Work out how many lines in the records contain the word "cone", and give that number alone.

====

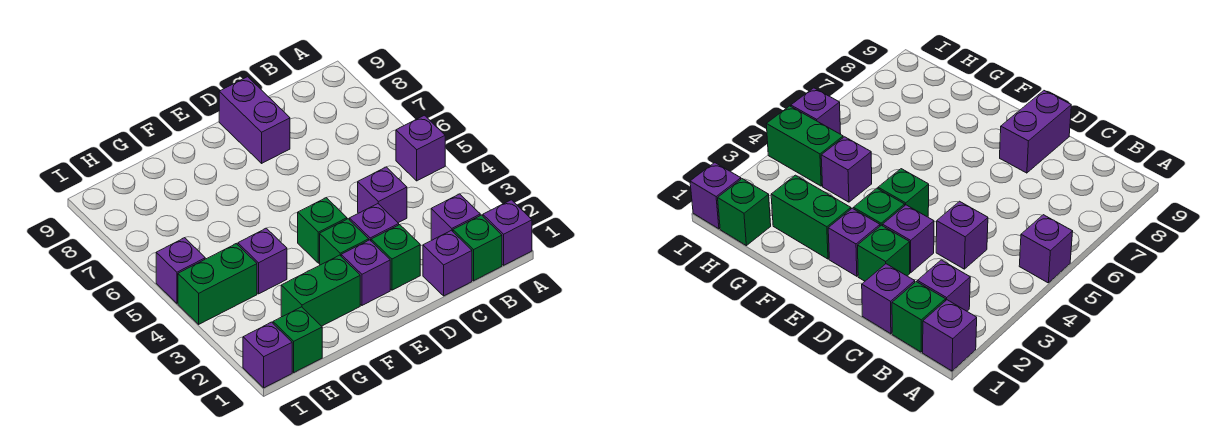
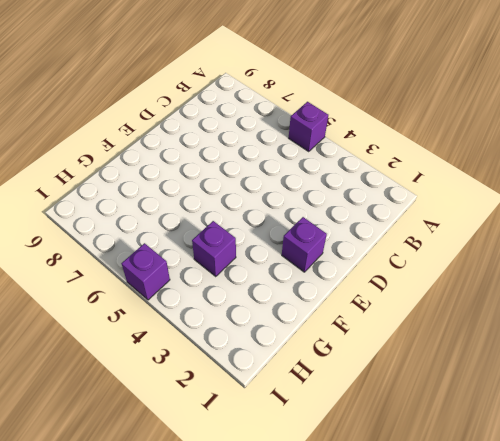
none -> purple brick A1 level 1
none -> green brick B1 level 1
none -> purple brick B2 level 1

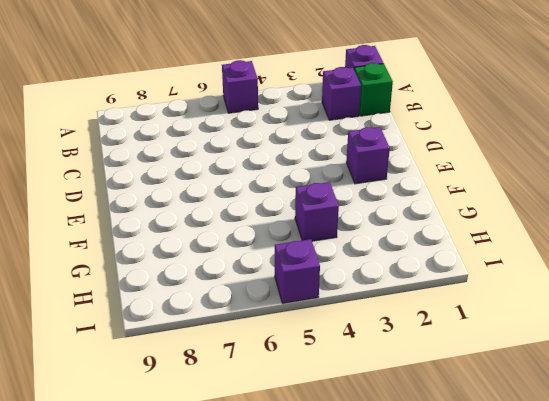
none -> purple brick C1 level 1
none -> purple brick C4 level 1
none -> green brick D2 level 1

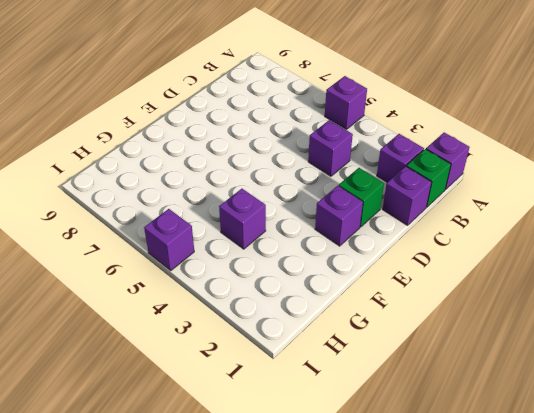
none -> purple brick D3 level 1
none -> purple brick D8:D9 level 1
none -> green brick E3 level 1

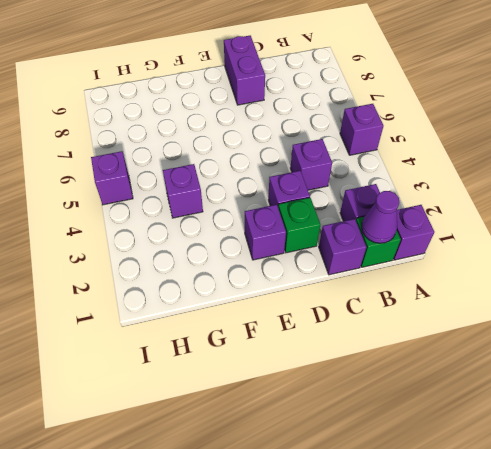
purple cone B1 level 2 -> none
none -> green brick E3 level 1
none -> green brick E4 level 1
none -> green brick F2:G2 level 1

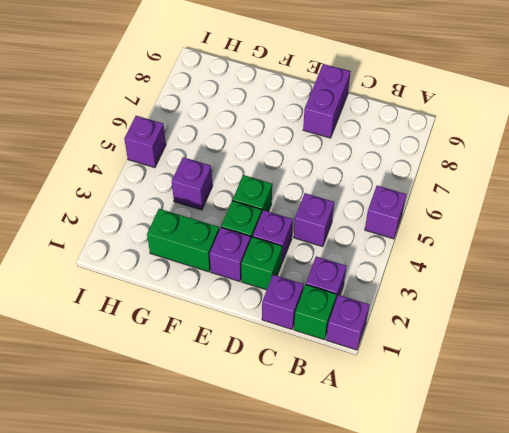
none -> green brick H1 level 1
none -> green brick H4:I4 level 1
none -> purple brick I1 level 1

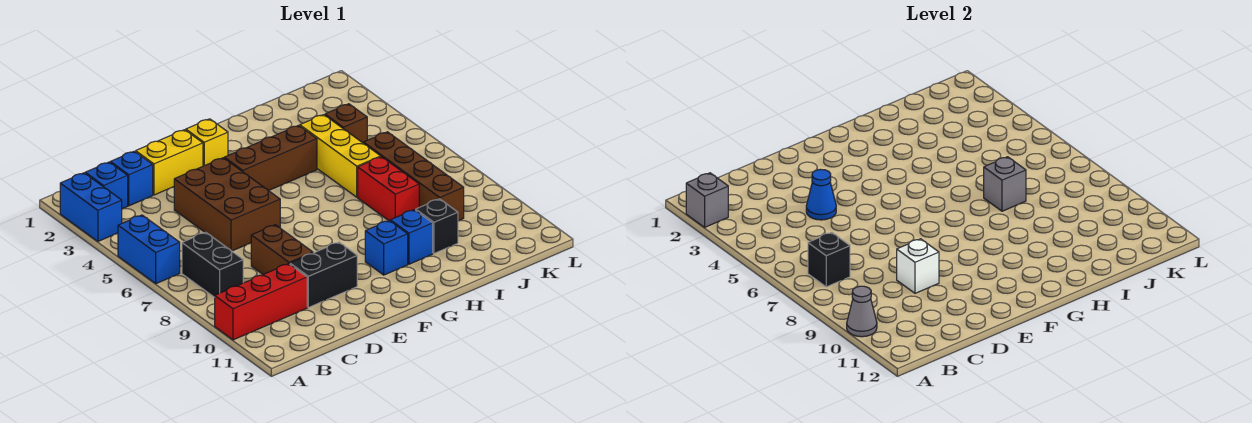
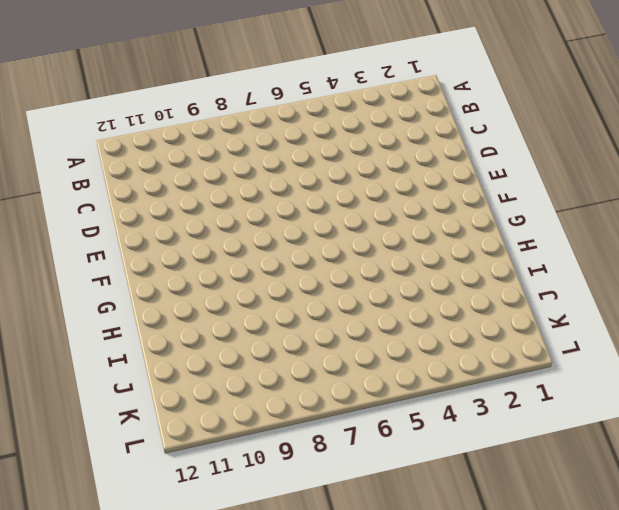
none -> blue brick A2:A3 level 1
none -> blue brick A5:A6 level 1
none -> red brick A10:C10 level 1

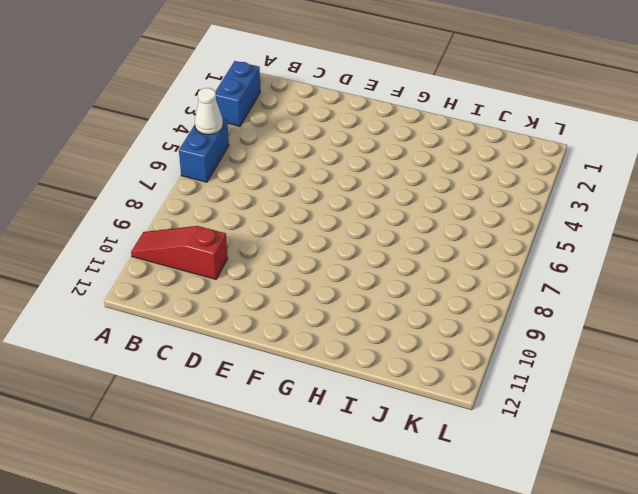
white cone A5 level 2 -> none
red slope A10:C10 level 1 top C -> red brick A10:C10 level 1
none -> blue brick B2 level 1
none -> black brick B7:B8 level 1
none -> blue brick C2 level 1

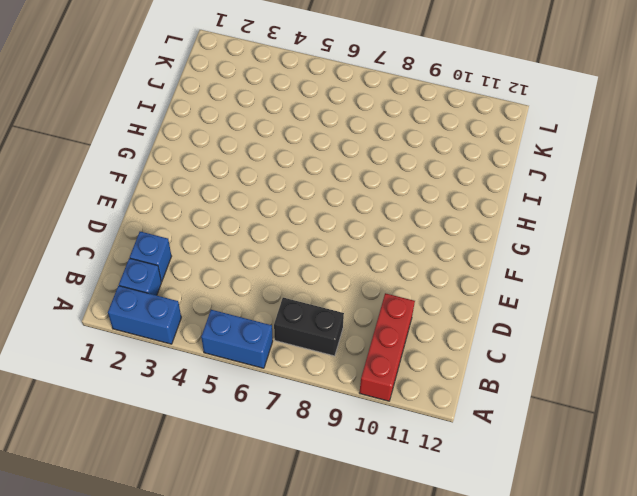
none -> yellow brick D2:E2 level 1
none -> brown brick D4:E6 level 1
none -> brown brick D8:D9 level 1

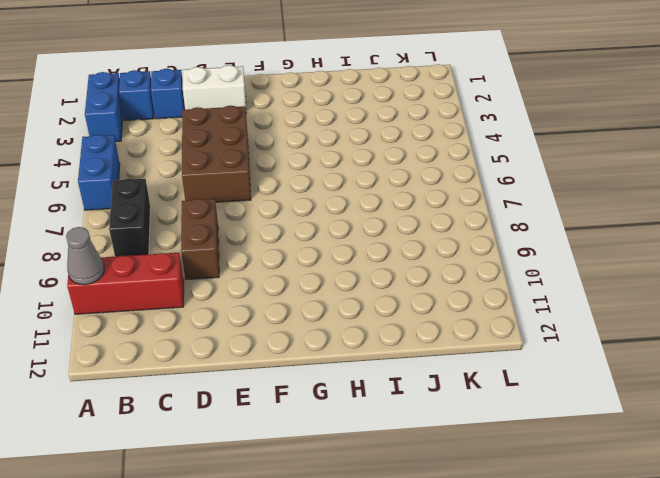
white brick D2:E2 level 1 -> yellow brick D2:E2 level 1
none -> black brick D10:E10 level 1
none -> yellow brick F2 level 1
none -> brown brick F4:H4 level 1

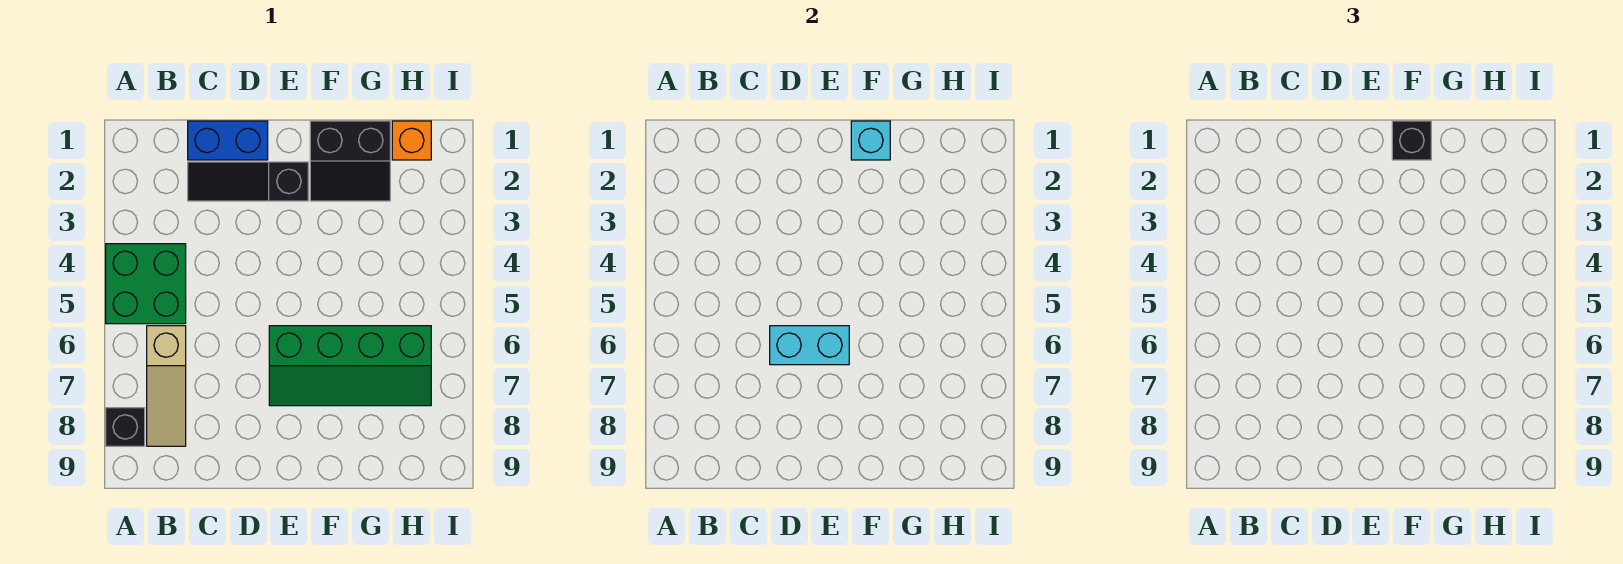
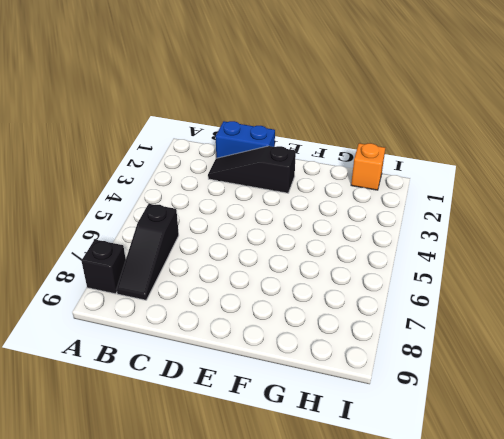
black slope B6:B8 level 1 top 6 -> tan slope B6:B8 level 1 top 6
none -> green brick A4:B5 level 1
none -> green slope E6:H7 level 1 top 6

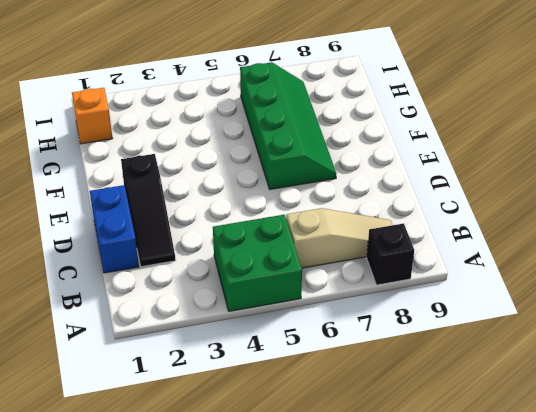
none -> black slope F1:G2 level 1 top 1
none -> cyan brick D6:E6 level 2

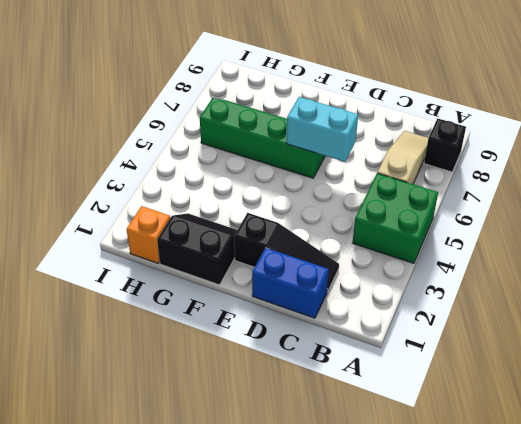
none -> cyan brick F1 level 2
none -> black brick F1 level 3

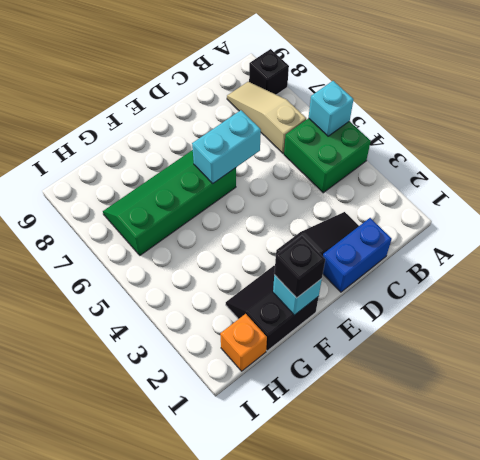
cyan brick A5 level 2 -> none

====

◆ **RESPONSE TO THIS EXERCISE**: 2